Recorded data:
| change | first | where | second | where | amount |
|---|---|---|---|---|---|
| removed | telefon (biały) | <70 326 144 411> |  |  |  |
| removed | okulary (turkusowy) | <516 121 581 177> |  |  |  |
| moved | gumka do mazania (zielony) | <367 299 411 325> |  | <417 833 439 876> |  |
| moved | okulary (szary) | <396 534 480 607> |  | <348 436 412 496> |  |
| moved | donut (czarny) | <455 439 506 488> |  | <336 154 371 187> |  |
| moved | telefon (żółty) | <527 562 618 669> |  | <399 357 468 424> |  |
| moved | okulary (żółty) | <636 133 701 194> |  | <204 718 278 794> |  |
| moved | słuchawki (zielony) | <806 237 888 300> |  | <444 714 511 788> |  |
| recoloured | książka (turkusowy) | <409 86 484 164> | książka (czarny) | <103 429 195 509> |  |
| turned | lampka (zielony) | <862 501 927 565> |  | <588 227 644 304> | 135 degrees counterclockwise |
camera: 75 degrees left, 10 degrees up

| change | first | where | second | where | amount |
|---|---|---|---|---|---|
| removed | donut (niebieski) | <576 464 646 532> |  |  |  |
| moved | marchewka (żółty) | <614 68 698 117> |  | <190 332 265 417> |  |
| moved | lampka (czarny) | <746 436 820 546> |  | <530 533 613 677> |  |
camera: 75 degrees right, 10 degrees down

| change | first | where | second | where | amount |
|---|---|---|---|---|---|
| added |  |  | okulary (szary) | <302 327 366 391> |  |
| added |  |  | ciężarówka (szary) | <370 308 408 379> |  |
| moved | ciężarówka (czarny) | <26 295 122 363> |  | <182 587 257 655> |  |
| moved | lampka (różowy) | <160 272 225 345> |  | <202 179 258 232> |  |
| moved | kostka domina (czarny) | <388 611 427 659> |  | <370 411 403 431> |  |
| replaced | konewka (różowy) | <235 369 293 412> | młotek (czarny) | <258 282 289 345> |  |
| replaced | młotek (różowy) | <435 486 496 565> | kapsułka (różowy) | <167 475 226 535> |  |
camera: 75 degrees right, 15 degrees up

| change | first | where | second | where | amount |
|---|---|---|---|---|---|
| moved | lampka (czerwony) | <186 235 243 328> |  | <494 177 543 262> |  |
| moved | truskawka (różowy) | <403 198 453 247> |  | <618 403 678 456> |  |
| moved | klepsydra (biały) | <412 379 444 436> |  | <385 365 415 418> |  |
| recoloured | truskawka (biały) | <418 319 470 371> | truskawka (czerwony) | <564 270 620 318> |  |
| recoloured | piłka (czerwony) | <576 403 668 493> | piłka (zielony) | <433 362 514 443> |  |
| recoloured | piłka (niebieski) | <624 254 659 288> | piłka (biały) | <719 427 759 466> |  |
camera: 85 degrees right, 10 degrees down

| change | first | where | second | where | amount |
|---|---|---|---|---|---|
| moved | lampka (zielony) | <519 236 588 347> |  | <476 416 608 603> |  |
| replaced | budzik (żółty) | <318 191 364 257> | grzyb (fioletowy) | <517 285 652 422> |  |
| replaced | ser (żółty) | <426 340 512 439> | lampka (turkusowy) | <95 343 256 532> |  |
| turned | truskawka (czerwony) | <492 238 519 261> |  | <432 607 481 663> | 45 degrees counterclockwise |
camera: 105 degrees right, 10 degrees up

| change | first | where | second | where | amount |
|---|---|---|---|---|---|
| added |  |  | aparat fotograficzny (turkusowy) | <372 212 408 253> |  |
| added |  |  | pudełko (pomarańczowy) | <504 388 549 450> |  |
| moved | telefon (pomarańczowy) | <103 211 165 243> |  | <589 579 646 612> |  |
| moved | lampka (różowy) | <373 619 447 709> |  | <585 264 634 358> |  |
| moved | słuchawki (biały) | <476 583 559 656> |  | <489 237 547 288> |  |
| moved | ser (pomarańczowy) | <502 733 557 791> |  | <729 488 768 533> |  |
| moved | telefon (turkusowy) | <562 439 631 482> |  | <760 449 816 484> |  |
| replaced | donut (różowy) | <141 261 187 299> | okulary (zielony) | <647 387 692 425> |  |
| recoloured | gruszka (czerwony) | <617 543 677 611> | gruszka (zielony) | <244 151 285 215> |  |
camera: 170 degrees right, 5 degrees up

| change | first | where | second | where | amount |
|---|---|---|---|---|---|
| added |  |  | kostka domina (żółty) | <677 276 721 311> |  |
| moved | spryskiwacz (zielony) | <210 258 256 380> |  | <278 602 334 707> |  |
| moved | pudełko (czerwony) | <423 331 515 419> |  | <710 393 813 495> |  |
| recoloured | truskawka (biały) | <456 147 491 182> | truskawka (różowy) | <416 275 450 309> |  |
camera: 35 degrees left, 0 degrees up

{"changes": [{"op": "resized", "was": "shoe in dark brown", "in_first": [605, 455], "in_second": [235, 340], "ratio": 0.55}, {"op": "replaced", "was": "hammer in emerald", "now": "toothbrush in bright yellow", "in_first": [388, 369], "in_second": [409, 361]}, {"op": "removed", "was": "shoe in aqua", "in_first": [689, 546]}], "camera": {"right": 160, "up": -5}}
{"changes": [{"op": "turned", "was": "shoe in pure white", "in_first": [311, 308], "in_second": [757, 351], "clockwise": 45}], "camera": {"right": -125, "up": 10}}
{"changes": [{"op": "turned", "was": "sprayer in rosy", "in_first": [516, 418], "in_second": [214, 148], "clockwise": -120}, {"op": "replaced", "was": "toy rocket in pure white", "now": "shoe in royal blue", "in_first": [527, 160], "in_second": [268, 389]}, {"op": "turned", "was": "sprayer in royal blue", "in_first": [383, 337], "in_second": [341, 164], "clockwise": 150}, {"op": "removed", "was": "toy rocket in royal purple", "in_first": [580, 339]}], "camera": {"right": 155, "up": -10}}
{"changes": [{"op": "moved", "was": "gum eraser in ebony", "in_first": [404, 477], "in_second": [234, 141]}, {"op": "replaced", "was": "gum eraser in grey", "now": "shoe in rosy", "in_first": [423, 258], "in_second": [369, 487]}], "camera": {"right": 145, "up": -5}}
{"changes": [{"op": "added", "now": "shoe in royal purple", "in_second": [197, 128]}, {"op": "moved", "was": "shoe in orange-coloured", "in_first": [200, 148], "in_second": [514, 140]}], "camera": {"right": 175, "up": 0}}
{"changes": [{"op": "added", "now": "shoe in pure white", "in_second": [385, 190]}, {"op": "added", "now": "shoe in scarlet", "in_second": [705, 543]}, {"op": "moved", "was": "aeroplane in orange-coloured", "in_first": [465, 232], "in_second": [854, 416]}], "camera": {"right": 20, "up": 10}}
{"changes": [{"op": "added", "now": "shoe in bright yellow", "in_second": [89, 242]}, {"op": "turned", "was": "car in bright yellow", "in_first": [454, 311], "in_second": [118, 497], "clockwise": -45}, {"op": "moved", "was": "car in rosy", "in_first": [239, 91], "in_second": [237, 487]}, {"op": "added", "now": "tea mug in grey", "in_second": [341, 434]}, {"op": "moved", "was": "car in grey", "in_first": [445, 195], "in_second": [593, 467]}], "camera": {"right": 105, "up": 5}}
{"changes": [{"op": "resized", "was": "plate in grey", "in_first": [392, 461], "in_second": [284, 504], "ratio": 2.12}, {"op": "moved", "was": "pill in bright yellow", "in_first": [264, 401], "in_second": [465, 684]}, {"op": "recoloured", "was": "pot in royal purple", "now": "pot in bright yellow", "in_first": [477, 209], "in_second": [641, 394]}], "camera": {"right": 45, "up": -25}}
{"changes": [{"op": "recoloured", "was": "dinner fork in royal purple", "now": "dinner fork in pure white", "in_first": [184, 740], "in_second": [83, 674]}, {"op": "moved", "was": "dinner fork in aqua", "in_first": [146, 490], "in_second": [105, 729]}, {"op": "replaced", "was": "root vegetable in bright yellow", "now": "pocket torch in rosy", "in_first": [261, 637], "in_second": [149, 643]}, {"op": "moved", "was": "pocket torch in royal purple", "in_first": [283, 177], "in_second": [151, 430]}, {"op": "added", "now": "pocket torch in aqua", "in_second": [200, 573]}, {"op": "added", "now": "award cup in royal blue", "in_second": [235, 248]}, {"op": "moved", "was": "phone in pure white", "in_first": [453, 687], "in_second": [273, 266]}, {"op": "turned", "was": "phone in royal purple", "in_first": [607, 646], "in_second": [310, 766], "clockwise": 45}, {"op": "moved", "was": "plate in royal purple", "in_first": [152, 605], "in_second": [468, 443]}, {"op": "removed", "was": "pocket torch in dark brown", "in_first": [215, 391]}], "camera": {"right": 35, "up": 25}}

-- Exercise instructions --
Copy the records above faithfully. Begin at their first line, end at the line containing "135 degrees counterclockwise |", and include nothing else.

-- Solution to this problem --
| change | first | where | second | where | amount |
|---|---|---|---|---|---|
| removed | telefon (biały) | <70 326 144 411> |  |  |  |
| removed | okulary (turkusowy) | <516 121 581 177> |  |  |  |
| moved | gumka do mazania (zielony) | <367 299 411 325> |  | <417 833 439 876> |  |
| moved | okulary (szary) | <396 534 480 607> |  | <348 436 412 496> |  |
| moved | donut (czarny) | <455 439 506 488> |  | <336 154 371 187> |  |
| moved | telefon (żółty) | <527 562 618 669> |  | <399 357 468 424> |  |
| moved | okulary (żółty) | <636 133 701 194> |  | <204 718 278 794> |  |
| moved | słuchawki (zielony) | <806 237 888 300> |  | <444 714 511 788> |  |
| recoloured | książka (turkusowy) | <409 86 484 164> | książka (czarny) | <103 429 195 509> |  |
| turned | lampka (zielony) | <862 501 927 565> |  | <588 227 644 304> | 135 degrees counterclockwise |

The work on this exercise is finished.